Print the data below word for word, leaving out the pictures.
-- BEGIN --
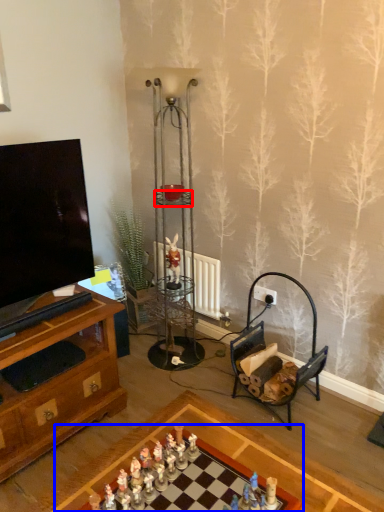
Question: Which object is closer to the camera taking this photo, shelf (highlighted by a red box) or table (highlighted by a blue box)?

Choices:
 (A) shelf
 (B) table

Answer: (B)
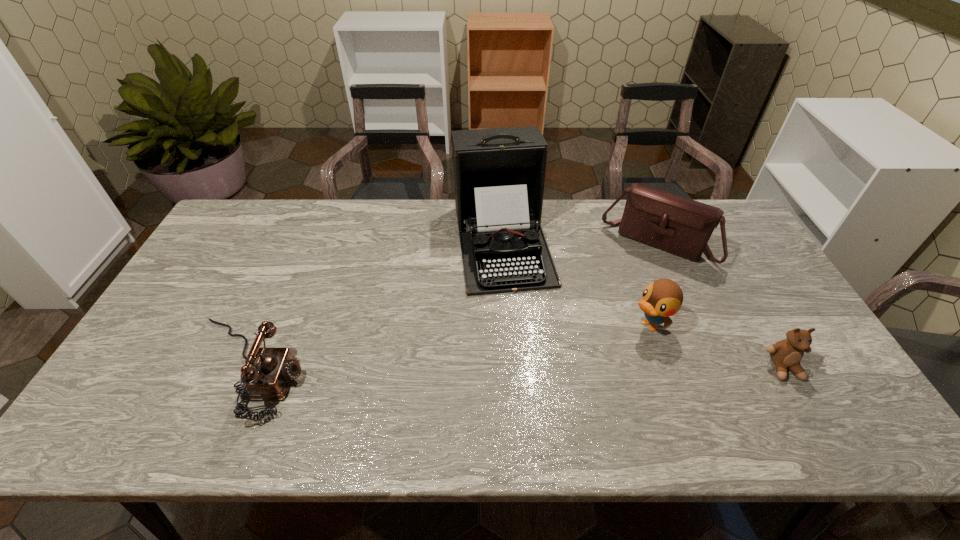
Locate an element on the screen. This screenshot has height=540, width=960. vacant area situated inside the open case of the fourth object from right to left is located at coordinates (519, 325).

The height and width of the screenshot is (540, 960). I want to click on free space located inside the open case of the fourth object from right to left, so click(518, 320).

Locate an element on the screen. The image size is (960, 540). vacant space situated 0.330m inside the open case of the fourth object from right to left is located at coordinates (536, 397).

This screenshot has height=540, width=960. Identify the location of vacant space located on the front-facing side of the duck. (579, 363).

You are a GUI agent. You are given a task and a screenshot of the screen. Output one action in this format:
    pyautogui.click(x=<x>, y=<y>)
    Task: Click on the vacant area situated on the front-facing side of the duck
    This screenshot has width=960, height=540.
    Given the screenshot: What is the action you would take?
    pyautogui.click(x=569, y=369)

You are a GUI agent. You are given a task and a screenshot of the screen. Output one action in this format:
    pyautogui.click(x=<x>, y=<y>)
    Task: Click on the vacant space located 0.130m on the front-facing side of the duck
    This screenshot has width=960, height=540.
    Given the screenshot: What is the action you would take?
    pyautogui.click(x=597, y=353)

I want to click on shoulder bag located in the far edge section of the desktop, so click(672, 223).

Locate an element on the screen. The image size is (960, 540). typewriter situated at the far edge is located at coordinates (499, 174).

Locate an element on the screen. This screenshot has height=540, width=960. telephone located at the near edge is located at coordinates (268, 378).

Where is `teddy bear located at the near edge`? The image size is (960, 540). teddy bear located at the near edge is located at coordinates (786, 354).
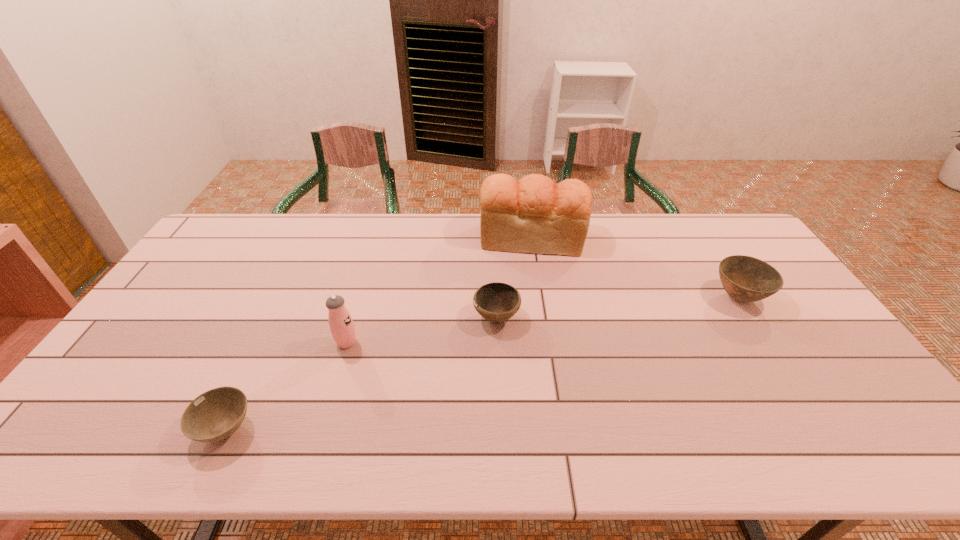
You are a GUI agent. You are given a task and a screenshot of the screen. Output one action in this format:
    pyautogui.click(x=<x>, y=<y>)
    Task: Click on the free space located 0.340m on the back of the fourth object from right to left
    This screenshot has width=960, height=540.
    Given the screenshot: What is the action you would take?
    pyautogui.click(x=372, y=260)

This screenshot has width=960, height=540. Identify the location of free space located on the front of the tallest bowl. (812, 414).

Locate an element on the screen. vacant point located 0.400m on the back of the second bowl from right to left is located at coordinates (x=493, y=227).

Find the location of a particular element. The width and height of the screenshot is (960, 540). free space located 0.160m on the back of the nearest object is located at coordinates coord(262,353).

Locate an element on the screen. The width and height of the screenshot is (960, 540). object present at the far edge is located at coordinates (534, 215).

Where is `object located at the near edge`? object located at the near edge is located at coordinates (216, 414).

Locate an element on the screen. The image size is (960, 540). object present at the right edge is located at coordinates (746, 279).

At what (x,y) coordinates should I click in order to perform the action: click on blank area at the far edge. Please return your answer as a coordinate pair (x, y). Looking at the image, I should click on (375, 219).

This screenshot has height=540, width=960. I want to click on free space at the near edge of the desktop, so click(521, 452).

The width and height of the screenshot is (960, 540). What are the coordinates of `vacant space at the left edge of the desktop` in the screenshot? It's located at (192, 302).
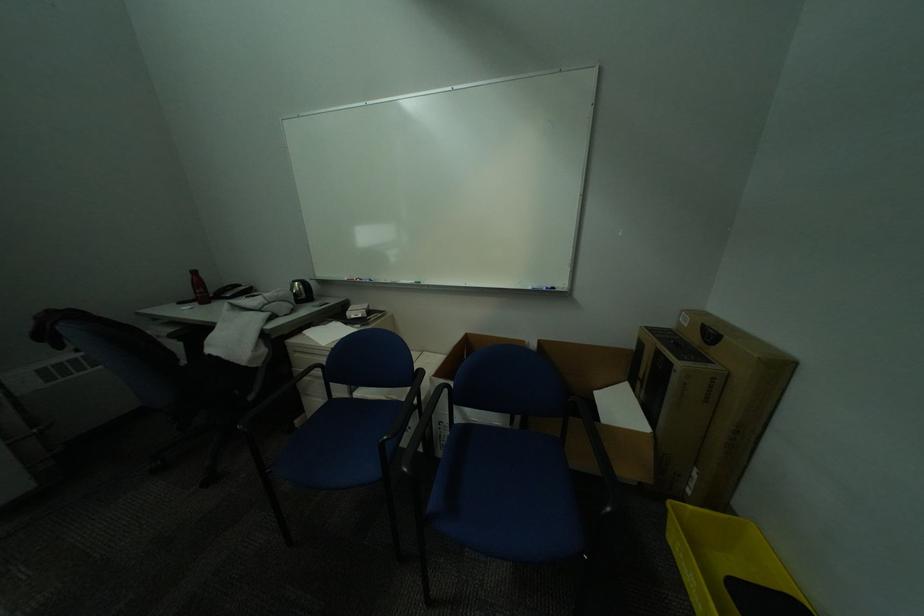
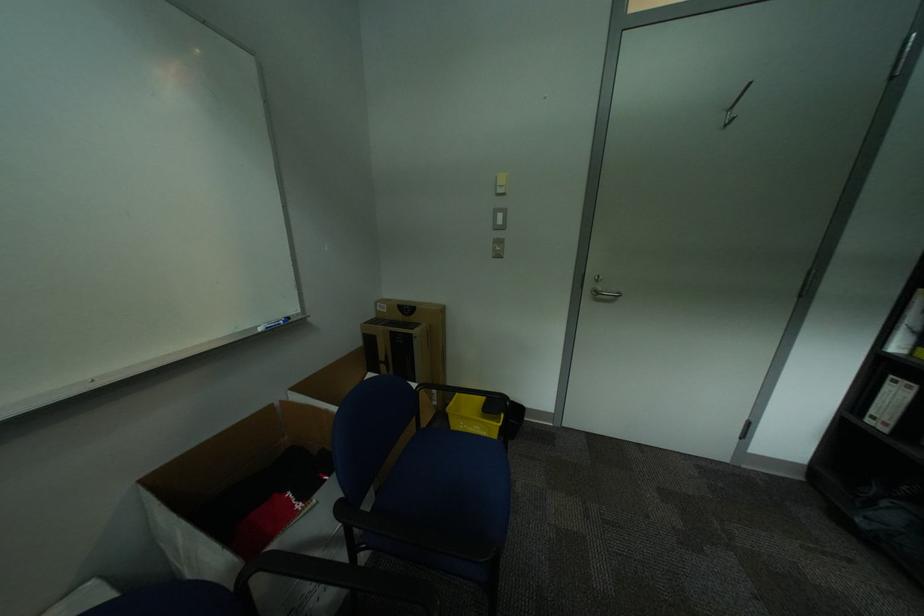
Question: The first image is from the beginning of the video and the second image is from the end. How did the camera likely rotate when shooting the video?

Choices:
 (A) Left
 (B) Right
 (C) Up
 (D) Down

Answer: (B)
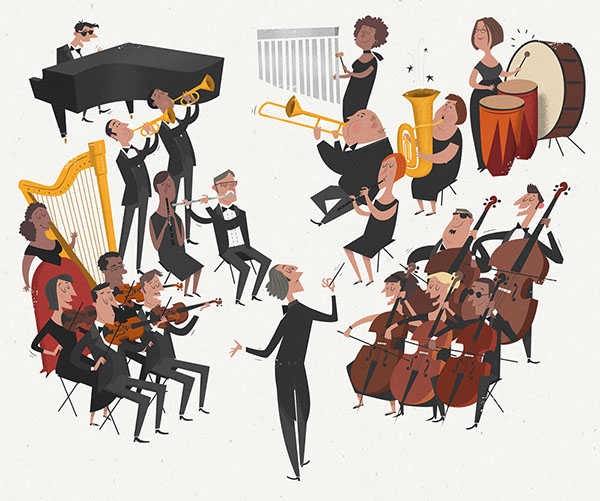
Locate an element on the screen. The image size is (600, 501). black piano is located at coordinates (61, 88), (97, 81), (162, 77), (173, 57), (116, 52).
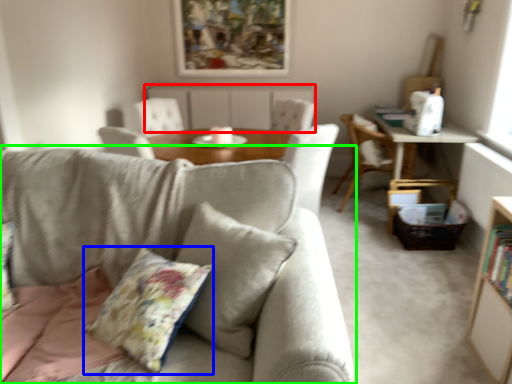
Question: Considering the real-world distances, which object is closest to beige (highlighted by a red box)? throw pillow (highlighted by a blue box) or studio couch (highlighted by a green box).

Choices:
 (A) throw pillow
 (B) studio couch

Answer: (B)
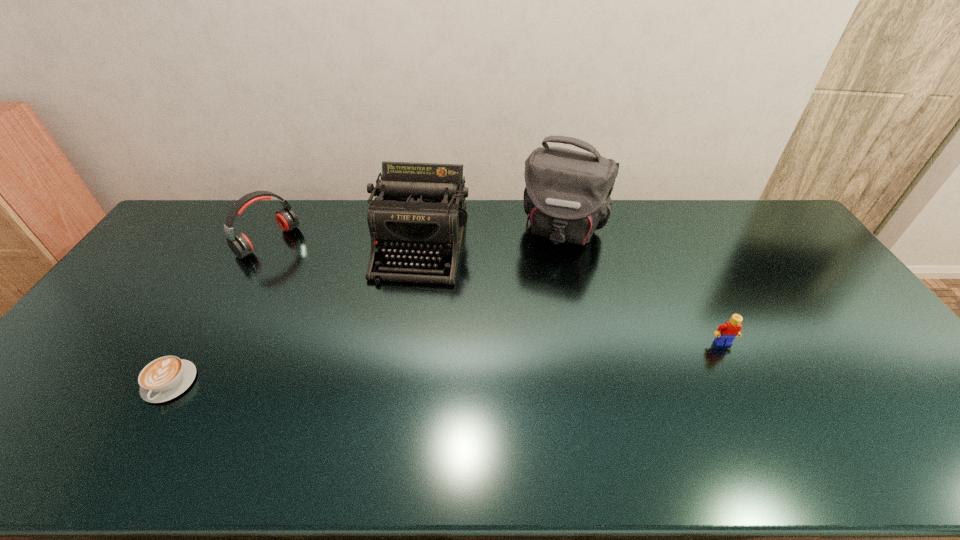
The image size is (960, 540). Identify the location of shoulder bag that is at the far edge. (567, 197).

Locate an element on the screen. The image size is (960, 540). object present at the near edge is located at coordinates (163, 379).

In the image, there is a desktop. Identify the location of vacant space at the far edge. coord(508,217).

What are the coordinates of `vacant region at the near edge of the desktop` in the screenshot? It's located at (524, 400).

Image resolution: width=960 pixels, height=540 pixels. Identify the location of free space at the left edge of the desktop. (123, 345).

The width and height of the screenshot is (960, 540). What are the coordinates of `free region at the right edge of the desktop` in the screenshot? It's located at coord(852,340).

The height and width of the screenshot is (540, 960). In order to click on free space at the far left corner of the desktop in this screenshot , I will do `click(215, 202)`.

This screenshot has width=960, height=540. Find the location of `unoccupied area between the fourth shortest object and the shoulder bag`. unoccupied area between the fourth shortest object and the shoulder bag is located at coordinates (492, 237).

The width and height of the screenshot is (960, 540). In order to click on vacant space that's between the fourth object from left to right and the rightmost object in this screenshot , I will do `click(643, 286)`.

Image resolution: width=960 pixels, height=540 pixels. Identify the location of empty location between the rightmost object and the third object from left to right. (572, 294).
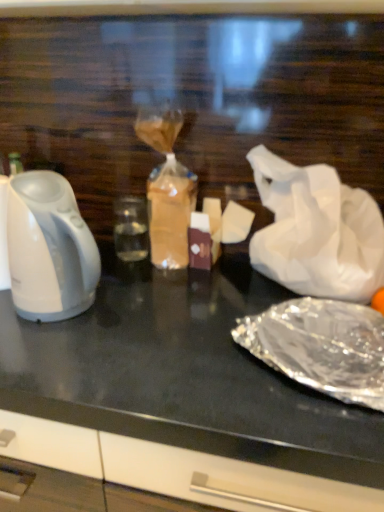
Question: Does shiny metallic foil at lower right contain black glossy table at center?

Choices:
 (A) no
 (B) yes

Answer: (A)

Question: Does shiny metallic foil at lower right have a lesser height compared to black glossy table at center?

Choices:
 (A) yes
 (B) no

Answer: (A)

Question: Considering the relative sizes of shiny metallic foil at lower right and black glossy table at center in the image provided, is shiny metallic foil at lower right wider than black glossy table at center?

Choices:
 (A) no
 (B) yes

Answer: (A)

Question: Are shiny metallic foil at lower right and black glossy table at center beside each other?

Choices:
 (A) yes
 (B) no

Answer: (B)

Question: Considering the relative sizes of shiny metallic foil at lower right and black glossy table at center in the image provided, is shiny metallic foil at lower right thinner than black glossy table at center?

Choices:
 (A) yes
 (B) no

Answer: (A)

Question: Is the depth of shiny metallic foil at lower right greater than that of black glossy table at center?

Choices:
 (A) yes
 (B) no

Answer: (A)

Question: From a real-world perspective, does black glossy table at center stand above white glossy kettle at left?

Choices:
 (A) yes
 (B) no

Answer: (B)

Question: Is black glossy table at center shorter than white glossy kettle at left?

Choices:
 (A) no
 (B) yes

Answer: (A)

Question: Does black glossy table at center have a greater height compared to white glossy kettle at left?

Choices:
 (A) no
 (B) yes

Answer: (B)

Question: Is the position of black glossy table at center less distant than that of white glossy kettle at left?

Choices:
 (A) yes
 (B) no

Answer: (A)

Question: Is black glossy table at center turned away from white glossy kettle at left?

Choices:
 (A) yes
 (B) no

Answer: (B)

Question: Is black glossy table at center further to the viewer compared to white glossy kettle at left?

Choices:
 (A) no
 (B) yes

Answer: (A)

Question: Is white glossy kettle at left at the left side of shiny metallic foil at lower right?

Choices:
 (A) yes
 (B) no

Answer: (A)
-- END --
### Exercise result
Question: Which object is closer to the camera taking this photo, shelf (highlighted by a red box) or table (highlighted by a blue box)?

Choices:
 (A) shelf
 (B) table

Answer: (B)
Locate an element on the screen. This screenshot has height=540, width=960. vacant area situated inside the open case of the fourth object from right to left is located at coordinates (519, 325).

The height and width of the screenshot is (540, 960). I want to click on free space located inside the open case of the fourth object from right to left, so click(518, 320).

Locate an element on the screen. The image size is (960, 540). vacant space situated 0.330m inside the open case of the fourth object from right to left is located at coordinates (536, 397).

This screenshot has height=540, width=960. Identify the location of vacant space located on the front-facing side of the duck. (579, 363).

You are a GUI agent. You are given a task and a screenshot of the screen. Output one action in this format:
    pyautogui.click(x=<x>, y=<y>)
    Task: Click on the vacant area situated on the front-facing side of the duck
    This screenshot has width=960, height=540.
    Given the screenshot: What is the action you would take?
    pyautogui.click(x=569, y=369)

You are a GUI agent. You are given a task and a screenshot of the screen. Output one action in this format:
    pyautogui.click(x=<x>, y=<y>)
    Task: Click on the vacant space located 0.130m on the front-facing side of the duck
    This screenshot has width=960, height=540.
    Given the screenshot: What is the action you would take?
    pyautogui.click(x=597, y=353)

I want to click on shoulder bag located in the far edge section of the desktop, so click(672, 223).

Locate an element on the screen. The image size is (960, 540). typewriter situated at the far edge is located at coordinates (499, 174).

Locate an element on the screen. This screenshot has height=540, width=960. telephone located at the near edge is located at coordinates (268, 378).

Where is `teddy bear located at the near edge`? The image size is (960, 540). teddy bear located at the near edge is located at coordinates (786, 354).
You are a GUI agent. You are given a task and a screenshot of the screen. Output one action in this format:
    pyautogui.click(x=<x>, y=<y>)
    Task: Click on the free space located 0.340m on the back of the fourth object from right to left
    This screenshot has width=960, height=540.
    Given the screenshot: What is the action you would take?
    pyautogui.click(x=372, y=260)

This screenshot has width=960, height=540. Identify the location of free space located on the front of the tallest bowl. (812, 414).

Locate an element on the screen. vacant point located 0.400m on the back of the second bowl from right to left is located at coordinates (x=493, y=227).

Find the location of a particular element. The width and height of the screenshot is (960, 540). free space located 0.160m on the back of the nearest object is located at coordinates coord(262,353).

Locate an element on the screen. The width and height of the screenshot is (960, 540). object present at the far edge is located at coordinates (534, 215).

Where is `object located at the near edge`? object located at the near edge is located at coordinates (216, 414).

Locate an element on the screen. The image size is (960, 540). object present at the right edge is located at coordinates (746, 279).

At what (x,y) coordinates should I click in order to perform the action: click on blank area at the far edge. Please return your answer as a coordinate pair (x, y). Looking at the image, I should click on (375, 219).

This screenshot has height=540, width=960. I want to click on free space at the near edge of the desktop, so click(521, 452).

The width and height of the screenshot is (960, 540). What are the coordinates of `vacant space at the left edge of the desktop` in the screenshot? It's located at (192, 302).
Question: The first image is from the beginning of the video and the second image is from the end. How did the camera likely rotate when shooting the video?

Choices:
 (A) Left
 (B) Right
 (C) Up
 (D) Down

Answer: (B)
Locate an element on the screen. The image size is (600, 501). black piano is located at coordinates (61, 88), (97, 81), (162, 77), (173, 57), (116, 52).
Question: Considering the real-world distances, which object is closest to beige (highlighted by a red box)? throw pillow (highlighted by a blue box) or studio couch (highlighted by a green box).

Choices:
 (A) throw pillow
 (B) studio couch

Answer: (B)
The image size is (960, 540). Identify the location of shoulder bag that is at the far edge. (567, 197).

Locate an element on the screen. The image size is (960, 540). object present at the near edge is located at coordinates (163, 379).

In the image, there is a desktop. Identify the location of vacant space at the far edge. coord(508,217).

What are the coordinates of `vacant region at the near edge of the desktop` in the screenshot? It's located at (524, 400).

Image resolution: width=960 pixels, height=540 pixels. Identify the location of free space at the left edge of the desktop. (123, 345).

The width and height of the screenshot is (960, 540). What are the coordinates of `free region at the right edge of the desktop` in the screenshot? It's located at coord(852,340).

The height and width of the screenshot is (540, 960). In order to click on free space at the far left corner of the desktop in this screenshot , I will do `click(215, 202)`.

This screenshot has width=960, height=540. Find the location of `unoccupied area between the fourth shortest object and the shoulder bag`. unoccupied area between the fourth shortest object and the shoulder bag is located at coordinates (492, 237).

The width and height of the screenshot is (960, 540). In order to click on vacant space that's between the fourth object from left to right and the rightmost object in this screenshot , I will do `click(643, 286)`.

Image resolution: width=960 pixels, height=540 pixels. Identify the location of empty location between the rightmost object and the third object from left to right. (572, 294).
Question: Does shiny metallic foil at lower right contain black glossy table at center?

Choices:
 (A) no
 (B) yes

Answer: (A)

Question: Does shiny metallic foil at lower right have a lesser height compared to black glossy table at center?

Choices:
 (A) yes
 (B) no

Answer: (A)

Question: Considering the relative sizes of shiny metallic foil at lower right and black glossy table at center in the image provided, is shiny metallic foil at lower right wider than black glossy table at center?

Choices:
 (A) no
 (B) yes

Answer: (A)

Question: Are shiny metallic foil at lower right and black glossy table at center beside each other?

Choices:
 (A) yes
 (B) no

Answer: (B)

Question: Considering the relative sizes of shiny metallic foil at lower right and black glossy table at center in the image provided, is shiny metallic foil at lower right thinner than black glossy table at center?

Choices:
 (A) yes
 (B) no

Answer: (A)

Question: Is the depth of shiny metallic foil at lower right greater than that of black glossy table at center?

Choices:
 (A) yes
 (B) no

Answer: (A)

Question: From a real-world perspective, does black glossy table at center stand above white glossy kettle at left?

Choices:
 (A) yes
 (B) no

Answer: (B)

Question: Is black glossy table at center shorter than white glossy kettle at left?

Choices:
 (A) no
 (B) yes

Answer: (A)

Question: Does black glossy table at center have a greater height compared to white glossy kettle at left?

Choices:
 (A) no
 (B) yes

Answer: (B)

Question: Is the position of black glossy table at center less distant than that of white glossy kettle at left?

Choices:
 (A) yes
 (B) no

Answer: (A)

Question: Is black glossy table at center turned away from white glossy kettle at left?

Choices:
 (A) yes
 (B) no

Answer: (B)

Question: Is black glossy table at center further to the viewer compared to white glossy kettle at left?

Choices:
 (A) no
 (B) yes

Answer: (A)

Question: Is white glossy kettle at left at the left side of shiny metallic foil at lower right?

Choices:
 (A) yes
 (B) no

Answer: (A)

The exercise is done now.